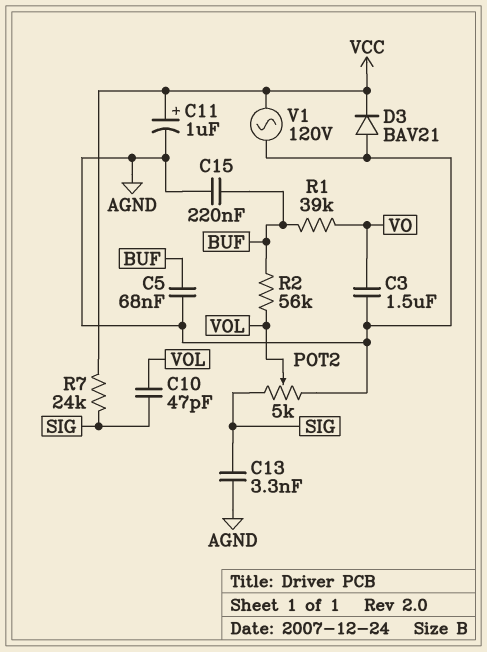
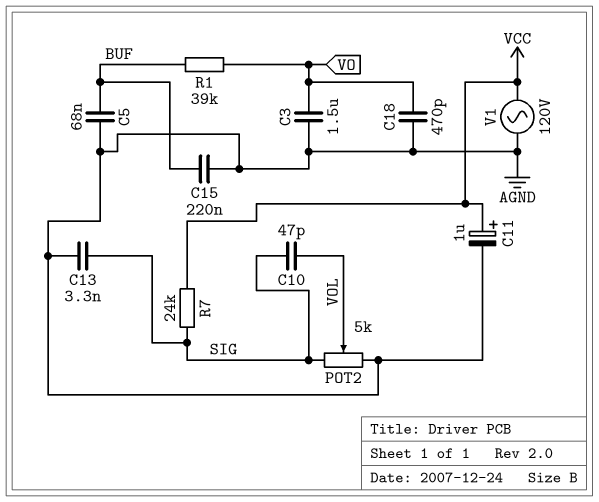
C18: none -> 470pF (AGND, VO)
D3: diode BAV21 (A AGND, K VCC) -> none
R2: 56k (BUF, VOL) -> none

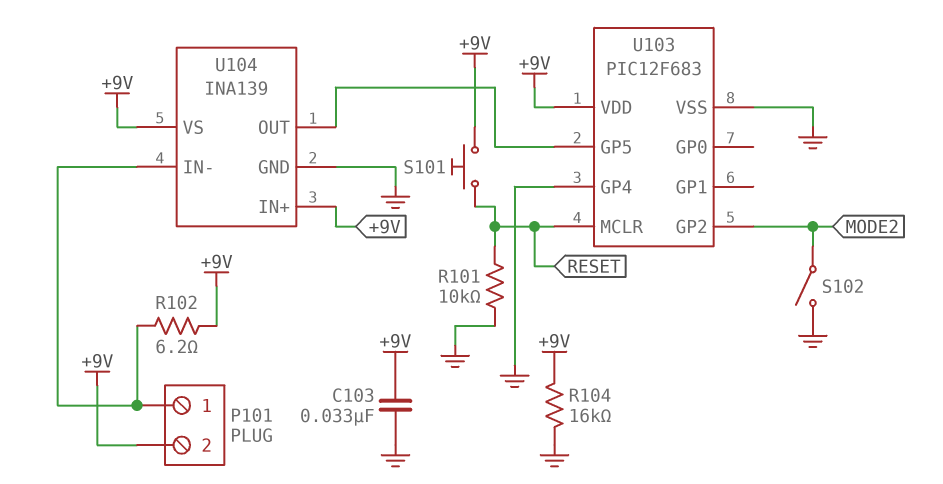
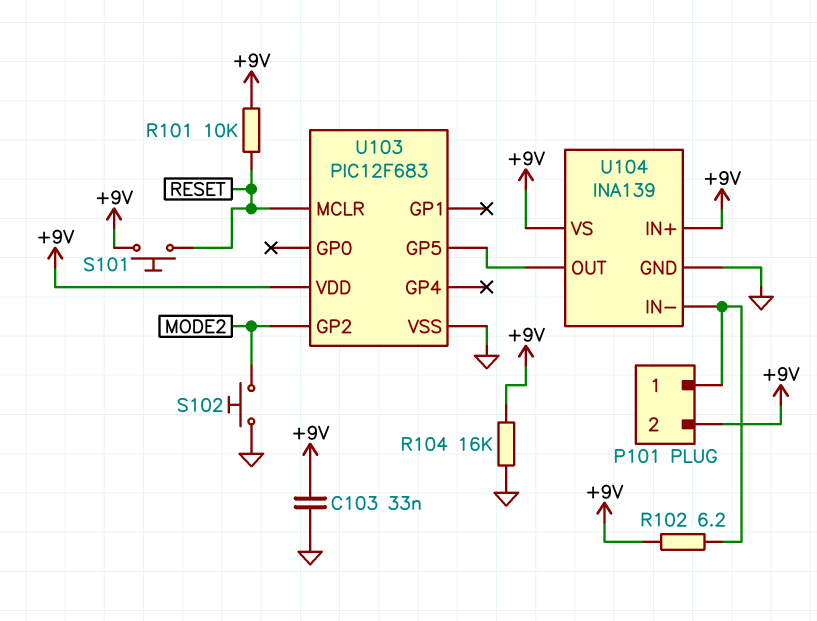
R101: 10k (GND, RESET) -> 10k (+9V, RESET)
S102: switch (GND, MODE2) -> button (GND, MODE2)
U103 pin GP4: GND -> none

* * *

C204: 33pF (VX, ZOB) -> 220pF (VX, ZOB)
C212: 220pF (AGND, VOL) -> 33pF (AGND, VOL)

YOUR TASK:
All lines above from the one containing "R101: 10k (GND, RESET) -> 10k (+9V, RESET)" to the one containing "U103 pin GP4: GND -> none" must be repeated exactly, both lines included, and no others.

RESPONSE BELOW:
R101: 10k (GND, RESET) -> 10k (+9V, RESET)
S102: switch (GND, MODE2) -> button (GND, MODE2)
U103 pin GP4: GND -> none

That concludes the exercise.